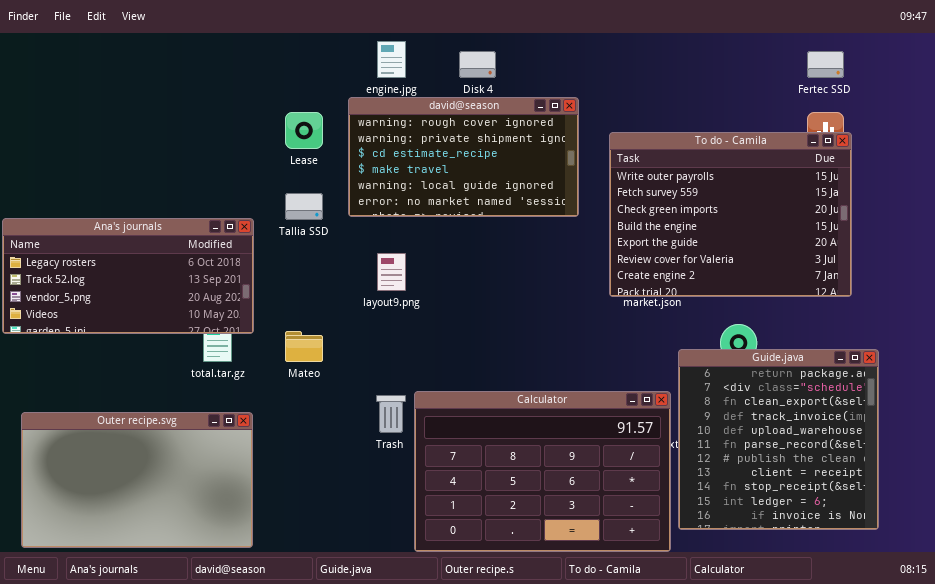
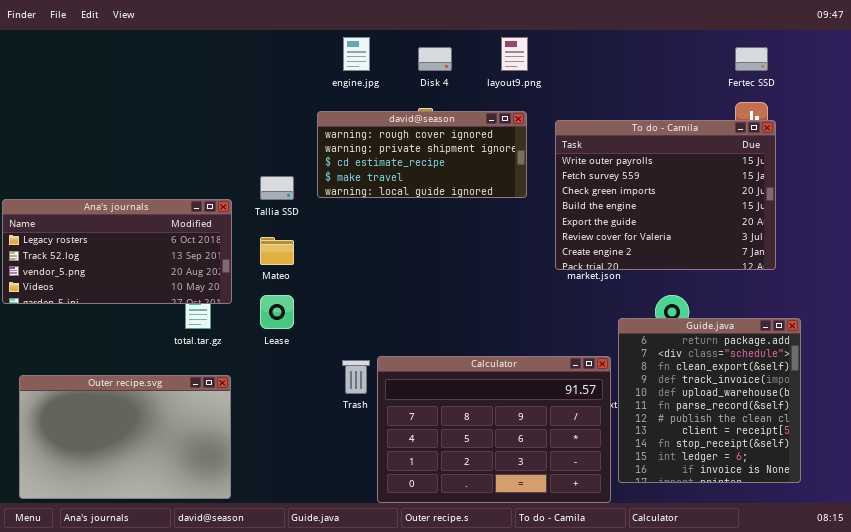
david@season: [348,97,579,217] -> [317,111,527,198], resized
Lease: [285,112,323,149] -> [260,295,294,329], moved
layout9.png: [377,253,406,291] -> [501,37,528,71], moved
Mateo: [285,331,323,362] -> [260,237,294,265], moved

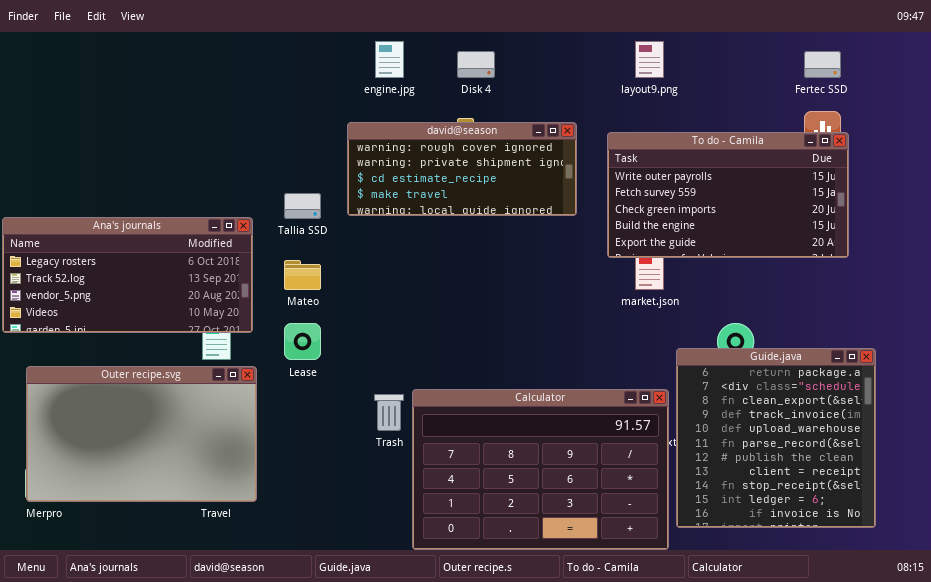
layout9.png: [501,37,528,71] -> [635,41,664,78], moved
To do - Camila: [555,120,776,270] -> [607,132,849,258], resized
Outer recipe.svg: [19,375,231,499] -> [26,366,257,502], moved

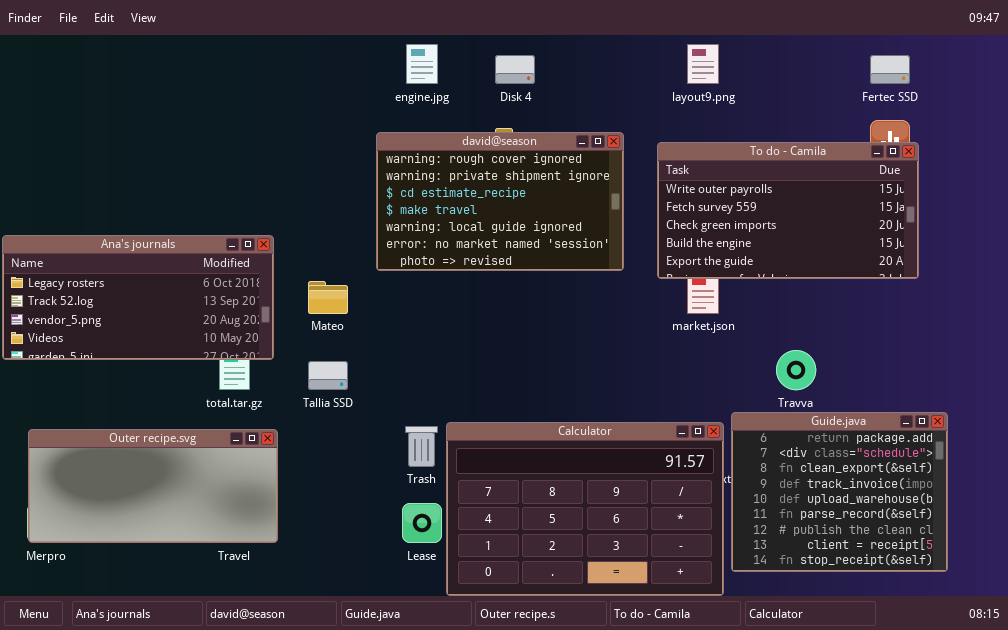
david@season: [347,122,577,216] -> [376,132,624,271], resized
Tallia SSD: [284,193,321,219] -> [308,361,348,390], moved
Lease: [284,323,321,360] -> [402,503,442,543], moved
Guide.java: [676,348,876,528] -> [731,412,948,572], resized
Outer recipe.svg: [26,366,257,502] -> [28,429,278,543], resized

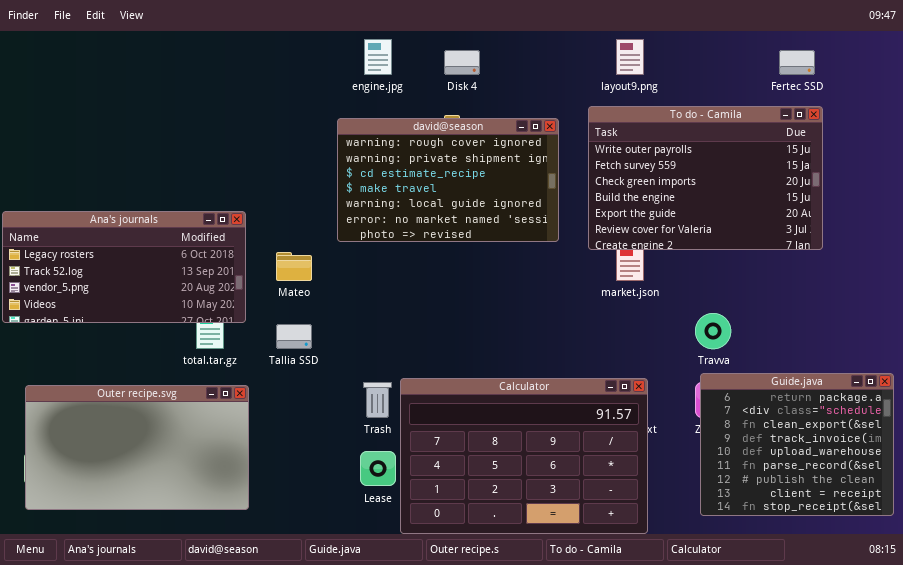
To do - Camila: [657,142,919,279] -> [588,106,823,250], resized
Guide.java: [731,412,948,572] -> [700,373,894,516], moved
Outer recipe.svg: [28,429,278,543] -> [25,385,249,510], resized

> **Instructions to follow**: The answer must be every line of the data that holds the word "Lease".

> **Output of the exercise**:
Lease: [285,112,323,149] -> [260,295,294,329], moved
Lease: [284,323,321,360] -> [402,503,442,543], moved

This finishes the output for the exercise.